(Recorded data)

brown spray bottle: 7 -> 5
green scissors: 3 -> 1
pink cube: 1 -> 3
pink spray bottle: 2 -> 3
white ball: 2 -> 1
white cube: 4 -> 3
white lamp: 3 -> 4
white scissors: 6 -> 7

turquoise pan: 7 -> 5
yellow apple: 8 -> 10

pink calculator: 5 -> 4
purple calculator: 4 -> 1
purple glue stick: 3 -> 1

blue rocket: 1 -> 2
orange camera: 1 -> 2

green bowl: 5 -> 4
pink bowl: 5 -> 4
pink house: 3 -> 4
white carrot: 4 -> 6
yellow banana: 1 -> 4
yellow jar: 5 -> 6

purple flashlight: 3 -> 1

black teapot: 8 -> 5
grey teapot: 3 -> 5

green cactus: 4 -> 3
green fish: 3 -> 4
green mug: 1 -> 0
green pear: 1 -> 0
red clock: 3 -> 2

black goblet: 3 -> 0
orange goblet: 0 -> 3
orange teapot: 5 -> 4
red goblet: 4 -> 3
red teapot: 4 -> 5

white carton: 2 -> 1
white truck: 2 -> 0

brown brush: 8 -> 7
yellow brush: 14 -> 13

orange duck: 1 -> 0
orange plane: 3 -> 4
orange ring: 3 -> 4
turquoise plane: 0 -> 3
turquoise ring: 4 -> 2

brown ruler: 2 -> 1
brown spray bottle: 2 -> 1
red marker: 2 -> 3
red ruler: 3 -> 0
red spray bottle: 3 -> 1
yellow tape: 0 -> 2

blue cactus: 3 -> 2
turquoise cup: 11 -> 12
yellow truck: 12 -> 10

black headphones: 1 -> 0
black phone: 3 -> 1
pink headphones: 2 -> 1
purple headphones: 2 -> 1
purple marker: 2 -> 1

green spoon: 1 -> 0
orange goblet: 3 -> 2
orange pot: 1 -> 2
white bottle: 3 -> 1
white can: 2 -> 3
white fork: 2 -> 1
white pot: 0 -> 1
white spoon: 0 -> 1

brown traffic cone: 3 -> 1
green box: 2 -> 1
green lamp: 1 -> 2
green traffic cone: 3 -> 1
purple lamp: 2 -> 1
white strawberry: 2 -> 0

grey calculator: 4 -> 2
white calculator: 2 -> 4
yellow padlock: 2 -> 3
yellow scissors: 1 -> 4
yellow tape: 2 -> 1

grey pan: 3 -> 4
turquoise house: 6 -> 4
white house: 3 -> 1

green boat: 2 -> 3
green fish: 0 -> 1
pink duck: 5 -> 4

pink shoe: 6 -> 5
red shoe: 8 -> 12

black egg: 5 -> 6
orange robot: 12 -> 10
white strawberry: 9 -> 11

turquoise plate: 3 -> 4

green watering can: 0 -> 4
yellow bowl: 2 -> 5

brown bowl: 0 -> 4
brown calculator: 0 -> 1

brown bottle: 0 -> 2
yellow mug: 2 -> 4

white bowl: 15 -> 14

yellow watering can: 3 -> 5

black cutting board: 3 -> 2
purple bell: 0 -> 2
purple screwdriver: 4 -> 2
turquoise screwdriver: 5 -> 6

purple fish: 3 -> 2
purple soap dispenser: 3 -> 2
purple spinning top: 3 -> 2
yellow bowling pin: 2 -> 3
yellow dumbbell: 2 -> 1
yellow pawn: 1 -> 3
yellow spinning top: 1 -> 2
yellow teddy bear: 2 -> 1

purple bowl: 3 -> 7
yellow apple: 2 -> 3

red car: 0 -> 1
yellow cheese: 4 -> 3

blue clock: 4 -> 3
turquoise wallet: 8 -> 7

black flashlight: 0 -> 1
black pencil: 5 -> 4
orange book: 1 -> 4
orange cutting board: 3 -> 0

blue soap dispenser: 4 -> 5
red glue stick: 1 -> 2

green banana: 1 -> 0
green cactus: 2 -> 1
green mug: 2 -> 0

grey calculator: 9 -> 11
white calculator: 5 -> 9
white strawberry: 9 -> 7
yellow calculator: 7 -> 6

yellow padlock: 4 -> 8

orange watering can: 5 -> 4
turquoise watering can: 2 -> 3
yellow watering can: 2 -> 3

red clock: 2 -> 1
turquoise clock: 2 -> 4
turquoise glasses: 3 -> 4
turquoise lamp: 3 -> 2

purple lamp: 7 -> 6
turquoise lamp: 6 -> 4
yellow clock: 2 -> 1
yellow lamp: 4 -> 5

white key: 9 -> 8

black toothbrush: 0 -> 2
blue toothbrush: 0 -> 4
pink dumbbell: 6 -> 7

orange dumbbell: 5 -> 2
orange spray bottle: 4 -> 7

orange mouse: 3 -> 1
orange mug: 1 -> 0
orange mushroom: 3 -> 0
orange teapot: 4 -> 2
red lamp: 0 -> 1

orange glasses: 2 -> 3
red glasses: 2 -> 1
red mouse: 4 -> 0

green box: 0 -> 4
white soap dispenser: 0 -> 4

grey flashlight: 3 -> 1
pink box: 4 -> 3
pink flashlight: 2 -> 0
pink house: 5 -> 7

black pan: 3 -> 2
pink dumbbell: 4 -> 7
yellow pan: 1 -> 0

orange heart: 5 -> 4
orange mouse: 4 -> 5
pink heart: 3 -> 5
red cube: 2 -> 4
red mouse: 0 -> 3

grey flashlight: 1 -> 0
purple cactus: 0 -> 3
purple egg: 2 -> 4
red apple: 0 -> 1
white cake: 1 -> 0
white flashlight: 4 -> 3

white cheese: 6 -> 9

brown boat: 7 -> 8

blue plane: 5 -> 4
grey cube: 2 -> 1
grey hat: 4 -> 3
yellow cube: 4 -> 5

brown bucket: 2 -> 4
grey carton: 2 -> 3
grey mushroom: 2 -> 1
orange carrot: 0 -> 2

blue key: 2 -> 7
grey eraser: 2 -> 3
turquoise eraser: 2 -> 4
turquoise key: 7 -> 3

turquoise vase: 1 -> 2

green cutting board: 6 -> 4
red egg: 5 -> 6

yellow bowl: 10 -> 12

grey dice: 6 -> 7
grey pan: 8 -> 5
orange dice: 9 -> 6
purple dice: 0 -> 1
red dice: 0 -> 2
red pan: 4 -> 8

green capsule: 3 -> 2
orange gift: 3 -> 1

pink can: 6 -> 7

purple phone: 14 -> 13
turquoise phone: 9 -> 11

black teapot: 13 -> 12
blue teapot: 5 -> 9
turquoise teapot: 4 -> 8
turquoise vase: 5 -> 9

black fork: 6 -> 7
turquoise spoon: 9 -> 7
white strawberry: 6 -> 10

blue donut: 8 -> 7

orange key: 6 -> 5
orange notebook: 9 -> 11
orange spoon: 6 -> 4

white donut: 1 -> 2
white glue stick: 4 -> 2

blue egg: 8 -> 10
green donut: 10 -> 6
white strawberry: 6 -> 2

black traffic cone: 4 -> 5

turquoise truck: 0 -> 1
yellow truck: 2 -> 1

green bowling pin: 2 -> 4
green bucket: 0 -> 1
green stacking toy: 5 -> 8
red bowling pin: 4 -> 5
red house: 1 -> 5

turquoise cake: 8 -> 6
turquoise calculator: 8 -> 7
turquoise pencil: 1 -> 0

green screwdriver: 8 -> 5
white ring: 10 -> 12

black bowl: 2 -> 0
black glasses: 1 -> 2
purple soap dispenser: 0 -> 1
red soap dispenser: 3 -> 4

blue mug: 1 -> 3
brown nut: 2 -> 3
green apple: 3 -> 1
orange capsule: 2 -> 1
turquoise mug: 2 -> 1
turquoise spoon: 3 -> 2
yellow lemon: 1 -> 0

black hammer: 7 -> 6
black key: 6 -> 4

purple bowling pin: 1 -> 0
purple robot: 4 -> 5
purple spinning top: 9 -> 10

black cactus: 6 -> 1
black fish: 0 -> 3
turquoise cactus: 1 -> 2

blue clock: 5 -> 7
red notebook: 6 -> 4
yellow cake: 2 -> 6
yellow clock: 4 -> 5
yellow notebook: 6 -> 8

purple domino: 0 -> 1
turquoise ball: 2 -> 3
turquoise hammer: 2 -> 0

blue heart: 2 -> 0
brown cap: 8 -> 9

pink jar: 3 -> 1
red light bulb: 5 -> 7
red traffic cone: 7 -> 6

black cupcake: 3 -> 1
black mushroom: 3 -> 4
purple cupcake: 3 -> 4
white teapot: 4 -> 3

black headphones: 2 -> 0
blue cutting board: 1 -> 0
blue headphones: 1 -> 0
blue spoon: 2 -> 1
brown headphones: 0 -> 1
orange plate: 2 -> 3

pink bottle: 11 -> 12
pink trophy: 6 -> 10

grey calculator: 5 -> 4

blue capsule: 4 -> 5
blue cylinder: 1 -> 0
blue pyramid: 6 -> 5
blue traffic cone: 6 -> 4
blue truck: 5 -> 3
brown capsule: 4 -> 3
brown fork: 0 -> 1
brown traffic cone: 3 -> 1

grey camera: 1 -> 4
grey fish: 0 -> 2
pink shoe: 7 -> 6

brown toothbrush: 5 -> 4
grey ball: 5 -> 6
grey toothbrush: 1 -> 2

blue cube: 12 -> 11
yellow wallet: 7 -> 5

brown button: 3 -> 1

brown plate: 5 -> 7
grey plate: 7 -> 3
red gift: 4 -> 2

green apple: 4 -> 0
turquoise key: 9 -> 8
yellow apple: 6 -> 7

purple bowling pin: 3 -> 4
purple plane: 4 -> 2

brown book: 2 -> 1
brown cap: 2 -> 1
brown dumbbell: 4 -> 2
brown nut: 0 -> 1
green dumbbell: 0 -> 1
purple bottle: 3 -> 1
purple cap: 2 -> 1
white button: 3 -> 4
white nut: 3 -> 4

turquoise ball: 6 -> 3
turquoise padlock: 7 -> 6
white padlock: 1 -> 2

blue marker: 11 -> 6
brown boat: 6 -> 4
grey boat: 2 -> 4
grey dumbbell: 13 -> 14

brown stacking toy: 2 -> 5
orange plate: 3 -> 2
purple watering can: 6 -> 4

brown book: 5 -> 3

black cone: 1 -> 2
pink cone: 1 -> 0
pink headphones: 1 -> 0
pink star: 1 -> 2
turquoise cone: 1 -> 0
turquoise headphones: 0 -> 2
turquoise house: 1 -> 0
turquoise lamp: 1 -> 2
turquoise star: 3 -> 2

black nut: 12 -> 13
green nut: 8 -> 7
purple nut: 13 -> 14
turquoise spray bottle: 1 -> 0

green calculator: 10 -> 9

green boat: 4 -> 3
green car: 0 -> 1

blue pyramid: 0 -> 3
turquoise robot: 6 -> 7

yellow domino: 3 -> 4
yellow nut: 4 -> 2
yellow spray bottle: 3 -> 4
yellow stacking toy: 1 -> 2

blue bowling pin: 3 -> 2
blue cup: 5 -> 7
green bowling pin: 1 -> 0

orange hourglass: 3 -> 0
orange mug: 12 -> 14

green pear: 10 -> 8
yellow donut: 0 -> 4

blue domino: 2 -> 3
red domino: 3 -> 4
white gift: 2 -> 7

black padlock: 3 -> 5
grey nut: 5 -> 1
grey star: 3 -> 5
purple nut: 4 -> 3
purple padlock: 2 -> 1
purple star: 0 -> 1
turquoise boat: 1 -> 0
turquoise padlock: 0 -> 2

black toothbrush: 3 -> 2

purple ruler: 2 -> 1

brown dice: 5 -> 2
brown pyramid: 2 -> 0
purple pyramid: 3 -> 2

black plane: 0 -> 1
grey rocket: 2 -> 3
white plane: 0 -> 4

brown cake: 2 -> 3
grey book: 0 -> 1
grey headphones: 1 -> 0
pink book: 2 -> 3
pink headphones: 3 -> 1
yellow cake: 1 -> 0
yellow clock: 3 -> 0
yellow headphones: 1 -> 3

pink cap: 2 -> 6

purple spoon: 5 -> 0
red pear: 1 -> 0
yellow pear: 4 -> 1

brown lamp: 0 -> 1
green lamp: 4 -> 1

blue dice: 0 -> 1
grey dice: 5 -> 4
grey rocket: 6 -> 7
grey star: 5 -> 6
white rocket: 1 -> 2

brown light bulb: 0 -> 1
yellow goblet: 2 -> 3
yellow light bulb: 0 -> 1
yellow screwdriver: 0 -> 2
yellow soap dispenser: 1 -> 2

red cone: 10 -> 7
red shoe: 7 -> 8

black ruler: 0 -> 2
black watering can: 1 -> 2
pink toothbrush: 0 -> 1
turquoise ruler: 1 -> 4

PROBLEM REQUIREMENTS :: State the number of lines above that hold the word "spoon", and say nothing else.

RESPONSE :: 7